_WHAT IS NEEDED_.
The entries below are to be restated exactly, and their images are to be omitted.

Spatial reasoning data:

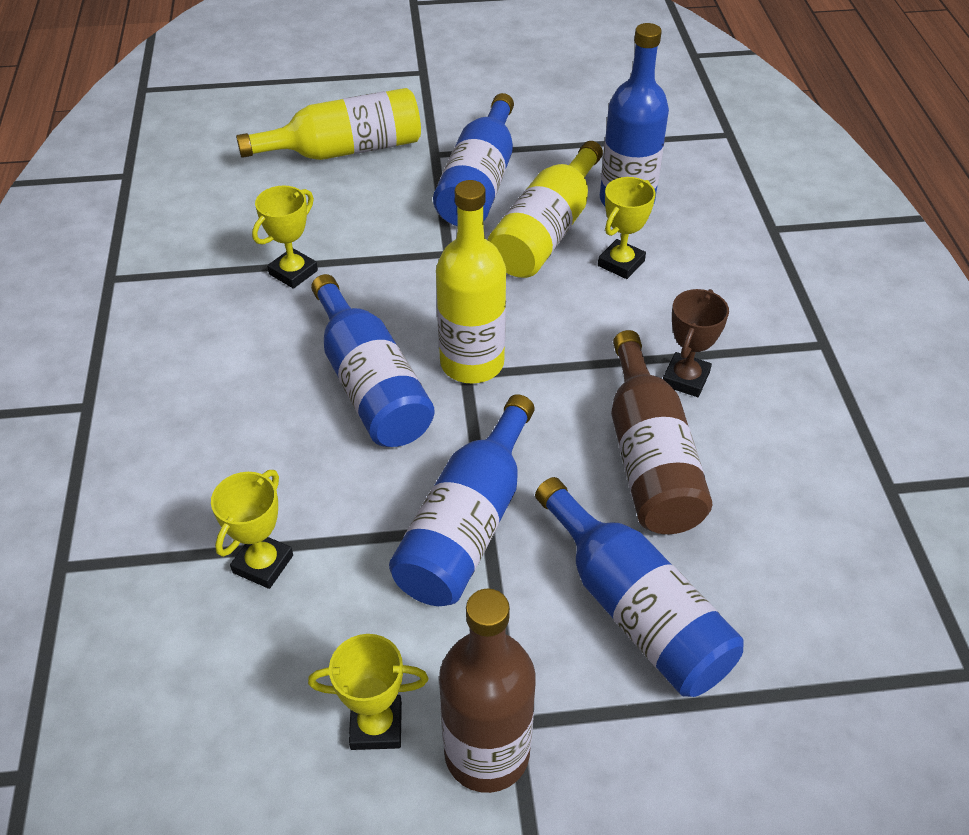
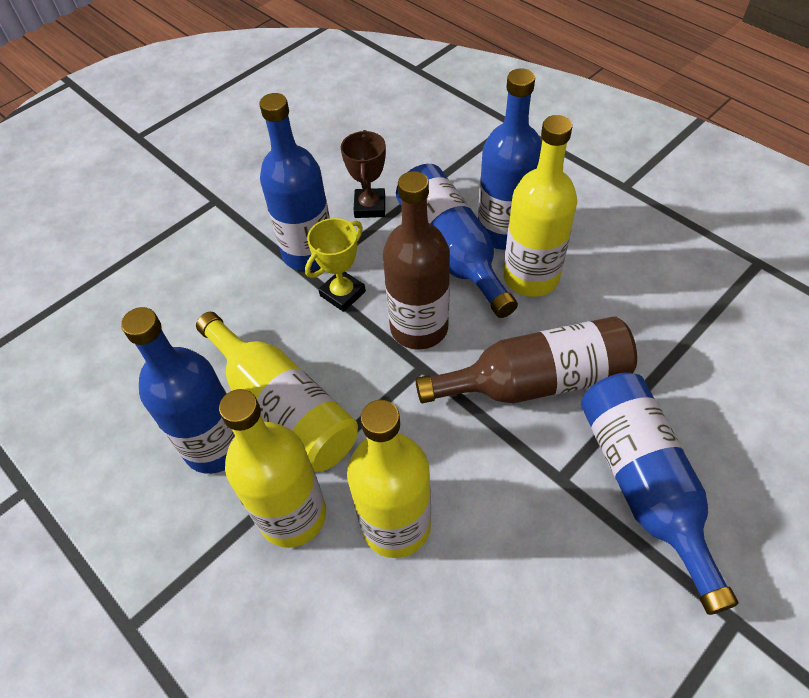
yellow bottle: 3 -> 4
yellow trophy: 4 -> 1

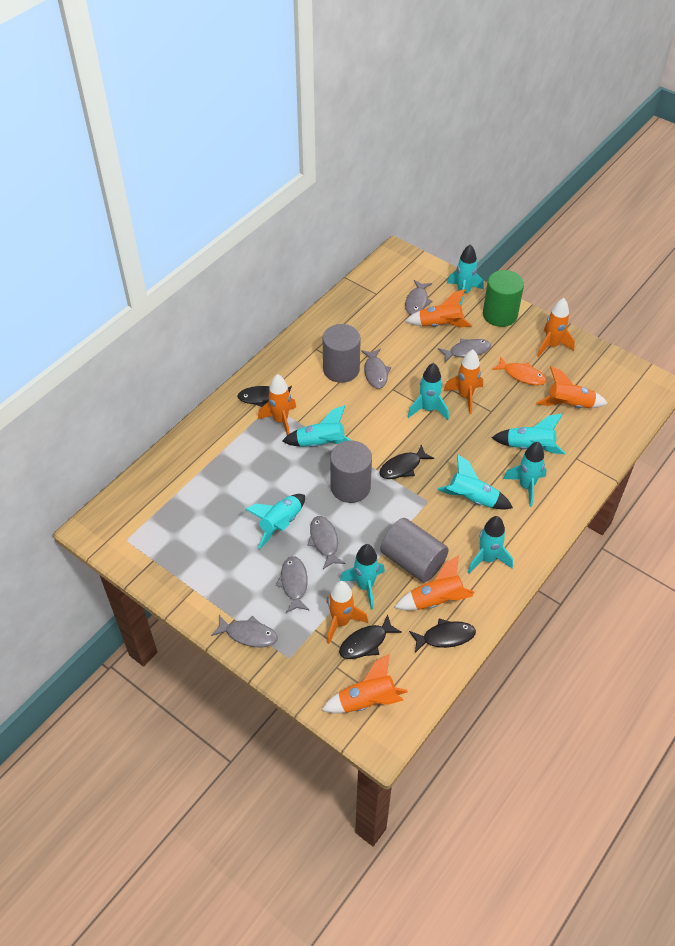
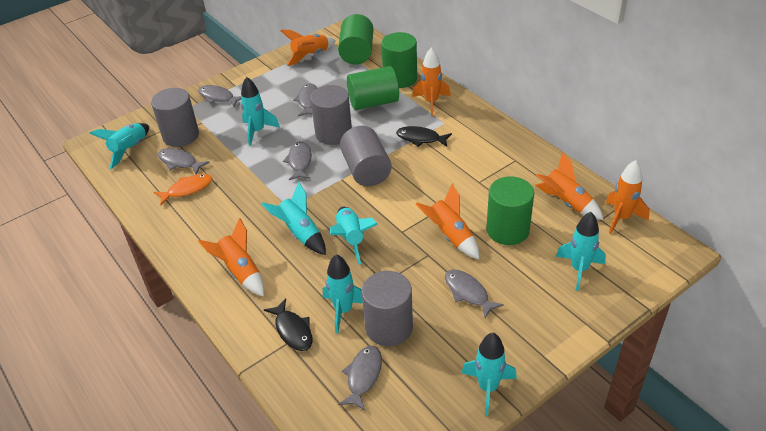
black fish: 4 -> 2
green cylinder: 1 -> 4
grey cylinder: 3 -> 4
orange rocket: 8 -> 6
turquoise rocket: 9 -> 7

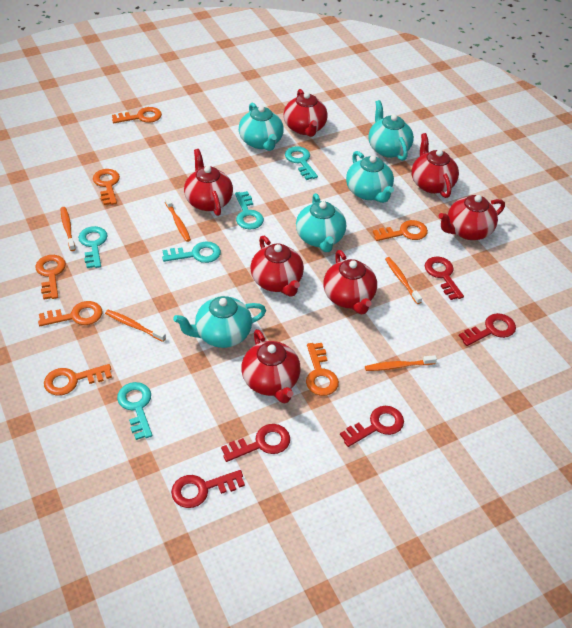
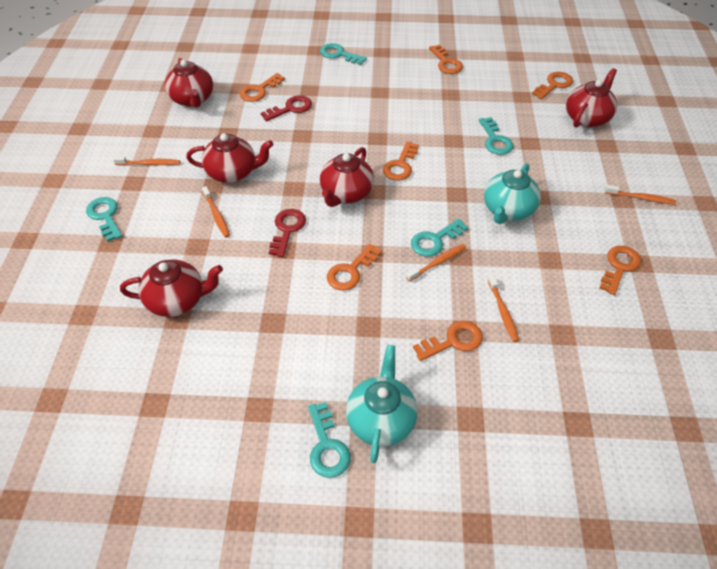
red key: 5 -> 2
red teapot: 7 -> 5
turquoise teapot: 5 -> 2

_RESPONSE TO THIS TASK_.
yellow bottle: 3 -> 4
yellow trophy: 4 -> 1

black fish: 4 -> 2
green cylinder: 1 -> 4
grey cylinder: 3 -> 4
orange rocket: 8 -> 6
turquoise rocket: 9 -> 7

red key: 5 -> 2
red teapot: 7 -> 5
turquoise teapot: 5 -> 2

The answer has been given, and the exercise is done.